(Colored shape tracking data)
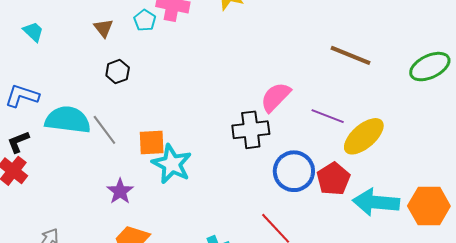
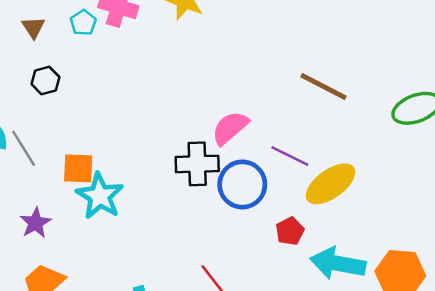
blue circle: (294, 171) -> (242, 184), moved
red pentagon: (333, 179) -> (290, 231), size x0.7

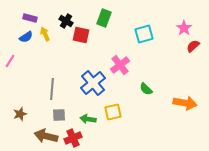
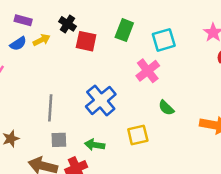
green rectangle: (104, 18) -> (124, 30), moved
yellow arrow: (45, 34) -> (42, 40), turned 88
pink cross: (120, 65) -> (148, 71), moved
yellow square: (113, 112) -> (138, 135), moved

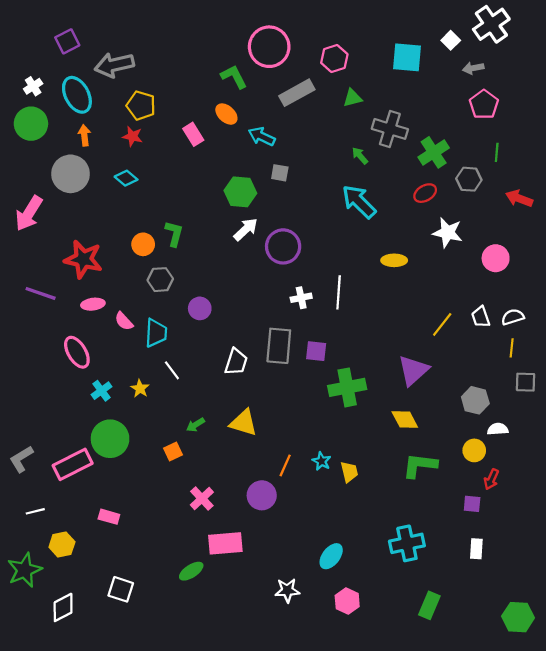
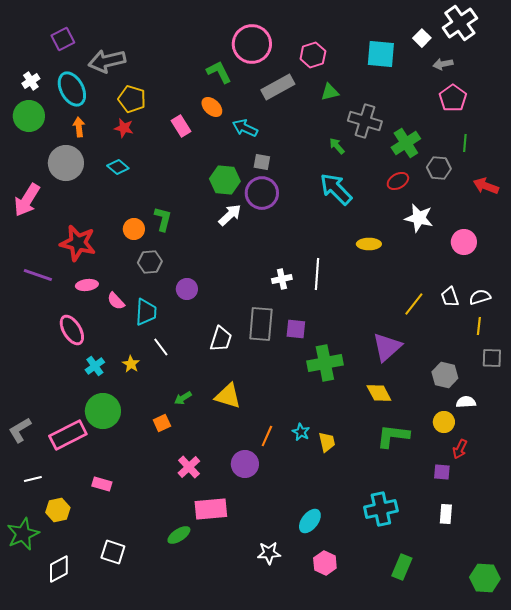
purple circle: (283, 246) -> (262, 193), moved

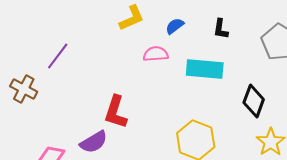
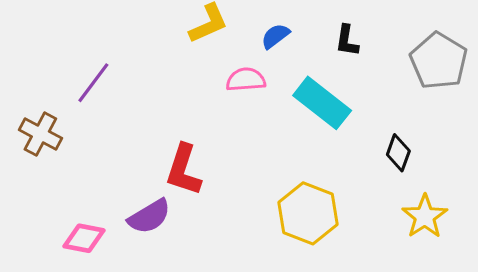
cyan rectangle: (205, 69) -> (322, 103), turned 33
black diamond: (254, 101) -> (398, 153), size x0.7

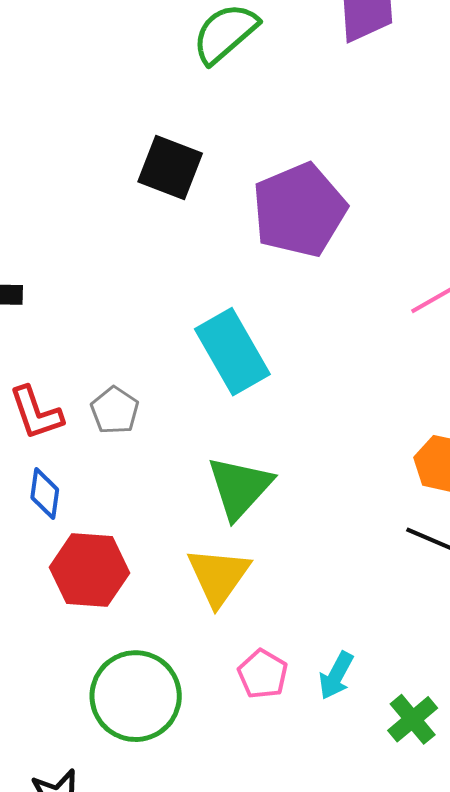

Work to be completed
Each record above, in full: return it exactly, pictures excluded.

Completed task
blue circle: (294, 171) -> (242, 184), moved
red pentagon: (333, 179) -> (290, 231), size x0.7

green rectangle: (104, 18) -> (124, 30), moved
yellow arrow: (45, 34) -> (42, 40), turned 88
pink cross: (120, 65) -> (148, 71), moved
yellow square: (113, 112) -> (138, 135), moved

purple circle: (283, 246) -> (262, 193), moved

cyan rectangle: (205, 69) -> (322, 103), turned 33
black diamond: (254, 101) -> (398, 153), size x0.7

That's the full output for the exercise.